# The problem
Copy every line of the items below character for character, keeping each line's order, spacing, and punctuation unchanged.

******************************

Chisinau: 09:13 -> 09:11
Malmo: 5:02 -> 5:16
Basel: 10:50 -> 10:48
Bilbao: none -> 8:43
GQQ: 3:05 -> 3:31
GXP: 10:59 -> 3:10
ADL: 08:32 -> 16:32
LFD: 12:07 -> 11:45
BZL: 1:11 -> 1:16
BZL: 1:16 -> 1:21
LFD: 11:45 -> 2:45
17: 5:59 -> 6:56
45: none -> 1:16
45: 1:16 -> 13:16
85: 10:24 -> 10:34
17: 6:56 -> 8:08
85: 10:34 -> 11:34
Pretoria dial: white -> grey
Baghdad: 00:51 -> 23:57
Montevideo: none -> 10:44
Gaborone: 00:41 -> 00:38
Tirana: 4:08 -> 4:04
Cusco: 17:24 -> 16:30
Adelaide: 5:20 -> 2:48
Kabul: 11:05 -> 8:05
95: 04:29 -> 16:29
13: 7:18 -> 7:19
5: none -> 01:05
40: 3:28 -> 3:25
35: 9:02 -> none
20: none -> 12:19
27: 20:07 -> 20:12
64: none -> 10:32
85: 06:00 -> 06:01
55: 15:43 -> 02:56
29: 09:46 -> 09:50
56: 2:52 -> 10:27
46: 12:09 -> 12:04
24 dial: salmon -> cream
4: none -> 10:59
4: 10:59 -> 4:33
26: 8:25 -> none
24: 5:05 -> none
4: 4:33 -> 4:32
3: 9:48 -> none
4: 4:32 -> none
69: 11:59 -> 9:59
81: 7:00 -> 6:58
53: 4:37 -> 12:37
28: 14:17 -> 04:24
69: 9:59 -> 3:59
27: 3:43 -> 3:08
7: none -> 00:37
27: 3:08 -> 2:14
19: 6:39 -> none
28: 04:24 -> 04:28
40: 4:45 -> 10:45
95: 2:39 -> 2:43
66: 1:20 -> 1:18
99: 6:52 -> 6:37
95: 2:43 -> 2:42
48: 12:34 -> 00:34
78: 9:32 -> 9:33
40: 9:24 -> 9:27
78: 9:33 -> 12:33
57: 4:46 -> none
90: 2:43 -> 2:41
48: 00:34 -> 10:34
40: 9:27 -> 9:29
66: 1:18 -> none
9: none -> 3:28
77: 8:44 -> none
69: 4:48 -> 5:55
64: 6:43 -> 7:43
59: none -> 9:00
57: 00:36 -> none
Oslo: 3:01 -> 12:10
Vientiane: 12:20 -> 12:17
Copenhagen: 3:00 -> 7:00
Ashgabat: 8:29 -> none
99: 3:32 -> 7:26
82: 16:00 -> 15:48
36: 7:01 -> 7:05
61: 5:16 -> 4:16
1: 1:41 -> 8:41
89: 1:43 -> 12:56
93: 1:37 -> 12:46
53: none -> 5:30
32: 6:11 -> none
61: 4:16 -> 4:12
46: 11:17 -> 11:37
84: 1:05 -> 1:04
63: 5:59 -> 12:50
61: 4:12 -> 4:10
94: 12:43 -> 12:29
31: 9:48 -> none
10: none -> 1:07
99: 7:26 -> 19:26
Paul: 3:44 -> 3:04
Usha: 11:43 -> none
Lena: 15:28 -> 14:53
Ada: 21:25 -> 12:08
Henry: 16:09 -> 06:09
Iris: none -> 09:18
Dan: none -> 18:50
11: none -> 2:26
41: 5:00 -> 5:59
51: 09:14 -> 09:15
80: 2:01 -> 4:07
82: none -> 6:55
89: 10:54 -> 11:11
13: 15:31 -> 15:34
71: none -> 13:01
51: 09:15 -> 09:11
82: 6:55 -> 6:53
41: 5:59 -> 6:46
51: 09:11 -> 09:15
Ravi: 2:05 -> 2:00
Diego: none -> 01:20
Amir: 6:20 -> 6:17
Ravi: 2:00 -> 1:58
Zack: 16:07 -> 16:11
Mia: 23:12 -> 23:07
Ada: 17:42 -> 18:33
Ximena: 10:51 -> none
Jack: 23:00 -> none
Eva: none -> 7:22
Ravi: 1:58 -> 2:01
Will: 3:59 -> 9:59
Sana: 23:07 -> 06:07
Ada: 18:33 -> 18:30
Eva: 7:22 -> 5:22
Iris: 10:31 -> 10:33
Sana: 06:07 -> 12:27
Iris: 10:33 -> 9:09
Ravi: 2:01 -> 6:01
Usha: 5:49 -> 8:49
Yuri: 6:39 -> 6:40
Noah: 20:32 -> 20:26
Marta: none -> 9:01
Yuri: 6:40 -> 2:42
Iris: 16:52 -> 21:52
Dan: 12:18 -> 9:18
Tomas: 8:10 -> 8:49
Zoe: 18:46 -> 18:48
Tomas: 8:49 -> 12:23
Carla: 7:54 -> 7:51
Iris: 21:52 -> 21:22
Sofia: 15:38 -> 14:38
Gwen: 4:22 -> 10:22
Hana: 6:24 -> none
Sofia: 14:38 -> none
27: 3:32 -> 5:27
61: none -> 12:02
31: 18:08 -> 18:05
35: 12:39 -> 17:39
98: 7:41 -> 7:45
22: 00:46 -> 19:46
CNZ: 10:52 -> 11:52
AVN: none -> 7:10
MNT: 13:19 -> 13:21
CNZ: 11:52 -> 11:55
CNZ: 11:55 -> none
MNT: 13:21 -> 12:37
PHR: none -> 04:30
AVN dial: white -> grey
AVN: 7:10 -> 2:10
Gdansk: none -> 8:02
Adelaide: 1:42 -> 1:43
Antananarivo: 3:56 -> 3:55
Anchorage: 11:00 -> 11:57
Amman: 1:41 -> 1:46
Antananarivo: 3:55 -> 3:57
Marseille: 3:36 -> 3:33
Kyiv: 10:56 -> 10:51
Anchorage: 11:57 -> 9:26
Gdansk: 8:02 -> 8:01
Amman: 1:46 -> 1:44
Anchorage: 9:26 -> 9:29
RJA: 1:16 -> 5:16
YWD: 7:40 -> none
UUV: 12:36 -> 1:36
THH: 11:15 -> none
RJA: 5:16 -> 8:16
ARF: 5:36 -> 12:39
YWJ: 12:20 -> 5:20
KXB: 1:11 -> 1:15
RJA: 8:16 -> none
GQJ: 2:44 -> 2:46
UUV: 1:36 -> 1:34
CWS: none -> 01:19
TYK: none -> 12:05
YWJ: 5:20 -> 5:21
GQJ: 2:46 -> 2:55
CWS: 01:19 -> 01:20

******************************

# Result of this task
Chisinau: 09:13 -> 09:11
Malmo: 5:02 -> 5:16
Basel: 10:50 -> 10:48
Bilbao: none -> 8:43
GQQ: 3:05 -> 3:31
GXP: 10:59 -> 3:10
ADL: 08:32 -> 16:32
LFD: 12:07 -> 11:45
BZL: 1:11 -> 1:16
BZL: 1:16 -> 1:21
LFD: 11:45 -> 2:45
17: 5:59 -> 6:56
45: none -> 1:16
45: 1:16 -> 13:16
85: 10:24 -> 10:34
17: 6:56 -> 8:08
85: 10:34 -> 11:34
Pretoria dial: white -> grey
Baghdad: 00:51 -> 23:57
Montevideo: none -> 10:44
Gaborone: 00:41 -> 00:38
Tirana: 4:08 -> 4:04
Cusco: 17:24 -> 16:30
Adelaide: 5:20 -> 2:48
Kabul: 11:05 -> 8:05
95: 04:29 -> 16:29
13: 7:18 -> 7:19
5: none -> 01:05
40: 3:28 -> 3:25
35: 9:02 -> none
20: none -> 12:19
27: 20:07 -> 20:12
64: none -> 10:32
85: 06:00 -> 06:01
55: 15:43 -> 02:56
29: 09:46 -> 09:50
56: 2:52 -> 10:27
46: 12:09 -> 12:04
24 dial: salmon -> cream
4: none -> 10:59
4: 10:59 -> 4:33
26: 8:25 -> none
24: 5:05 -> none
4: 4:33 -> 4:32
3: 9:48 -> none
4: 4:32 -> none
69: 11:59 -> 9:59
81: 7:00 -> 6:58
53: 4:37 -> 12:37
28: 14:17 -> 04:24
69: 9:59 -> 3:59
27: 3:43 -> 3:08
7: none -> 00:37
27: 3:08 -> 2:14
19: 6:39 -> none
28: 04:24 -> 04:28
40: 4:45 -> 10:45
95: 2:39 -> 2:43
66: 1:20 -> 1:18
99: 6:52 -> 6:37
95: 2:43 -> 2:42
48: 12:34 -> 00:34
78: 9:32 -> 9:33
40: 9:24 -> 9:27
78: 9:33 -> 12:33
57: 4:46 -> none
90: 2:43 -> 2:41
48: 00:34 -> 10:34
40: 9:27 -> 9:29
66: 1:18 -> none
9: none -> 3:28
77: 8:44 -> none
69: 4:48 -> 5:55
64: 6:43 -> 7:43
59: none -> 9:00
57: 00:36 -> none
Oslo: 3:01 -> 12:10
Vientiane: 12:20 -> 12:17
Copenhagen: 3:00 -> 7:00
Ashgabat: 8:29 -> none
99: 3:32 -> 7:26
82: 16:00 -> 15:48
36: 7:01 -> 7:05
61: 5:16 -> 4:16
1: 1:41 -> 8:41
89: 1:43 -> 12:56
93: 1:37 -> 12:46
53: none -> 5:30
32: 6:11 -> none
61: 4:16 -> 4:12
46: 11:17 -> 11:37
84: 1:05 -> 1:04
63: 5:59 -> 12:50
61: 4:12 -> 4:10
94: 12:43 -> 12:29
31: 9:48 -> none
10: none -> 1:07
99: 7:26 -> 19:26
Paul: 3:44 -> 3:04
Usha: 11:43 -> none
Lena: 15:28 -> 14:53
Ada: 21:25 -> 12:08
Henry: 16:09 -> 06:09
Iris: none -> 09:18
Dan: none -> 18:50
11: none -> 2:26
41: 5:00 -> 5:59
51: 09:14 -> 09:15
80: 2:01 -> 4:07
82: none -> 6:55
89: 10:54 -> 11:11
13: 15:31 -> 15:34
71: none -> 13:01
51: 09:15 -> 09:11
82: 6:55 -> 6:53
41: 5:59 -> 6:46
51: 09:11 -> 09:15
Ravi: 2:05 -> 2:00
Diego: none -> 01:20
Amir: 6:20 -> 6:17
Ravi: 2:00 -> 1:58
Zack: 16:07 -> 16:11
Mia: 23:12 -> 23:07
Ada: 17:42 -> 18:33
Ximena: 10:51 -> none
Jack: 23:00 -> none
Eva: none -> 7:22
Ravi: 1:58 -> 2:01
Will: 3:59 -> 9:59
Sana: 23:07 -> 06:07
Ada: 18:33 -> 18:30
Eva: 7:22 -> 5:22
Iris: 10:31 -> 10:33
Sana: 06:07 -> 12:27
Iris: 10:33 -> 9:09
Ravi: 2:01 -> 6:01
Usha: 5:49 -> 8:49
Yuri: 6:39 -> 6:40
Noah: 20:32 -> 20:26
Marta: none -> 9:01
Yuri: 6:40 -> 2:42
Iris: 16:52 -> 21:52
Dan: 12:18 -> 9:18
Tomas: 8:10 -> 8:49
Zoe: 18:46 -> 18:48
Tomas: 8:49 -> 12:23
Carla: 7:54 -> 7:51
Iris: 21:52 -> 21:22
Sofia: 15:38 -> 14:38
Gwen: 4:22 -> 10:22
Hana: 6:24 -> none
Sofia: 14:38 -> none
27: 3:32 -> 5:27
61: none -> 12:02
31: 18:08 -> 18:05
35: 12:39 -> 17:39
98: 7:41 -> 7:45
22: 00:46 -> 19:46
CNZ: 10:52 -> 11:52
AVN: none -> 7:10
MNT: 13:19 -> 13:21
CNZ: 11:52 -> 11:55
CNZ: 11:55 -> none
MNT: 13:21 -> 12:37
PHR: none -> 04:30
AVN dial: white -> grey
AVN: 7:10 -> 2:10
Gdansk: none -> 8:02
Adelaide: 1:42 -> 1:43
Antananarivo: 3:56 -> 3:55
Anchorage: 11:00 -> 11:57
Amman: 1:41 -> 1:46
Antananarivo: 3:55 -> 3:57
Marseille: 3:36 -> 3:33
Kyiv: 10:56 -> 10:51
Anchorage: 11:57 -> 9:26
Gdansk: 8:02 -> 8:01
Amman: 1:46 -> 1:44
Anchorage: 9:26 -> 9:29
RJA: 1:16 -> 5:16
YWD: 7:40 -> none
UUV: 12:36 -> 1:36
THH: 11:15 -> none
RJA: 5:16 -> 8:16
ARF: 5:36 -> 12:39
YWJ: 12:20 -> 5:20
KXB: 1:11 -> 1:15
RJA: 8:16 -> none
GQJ: 2:44 -> 2:46
UUV: 1:36 -> 1:34
CWS: none -> 01:19
TYK: none -> 12:05
YWJ: 5:20 -> 5:21
GQJ: 2:46 -> 2:55
CWS: 01:19 -> 01:20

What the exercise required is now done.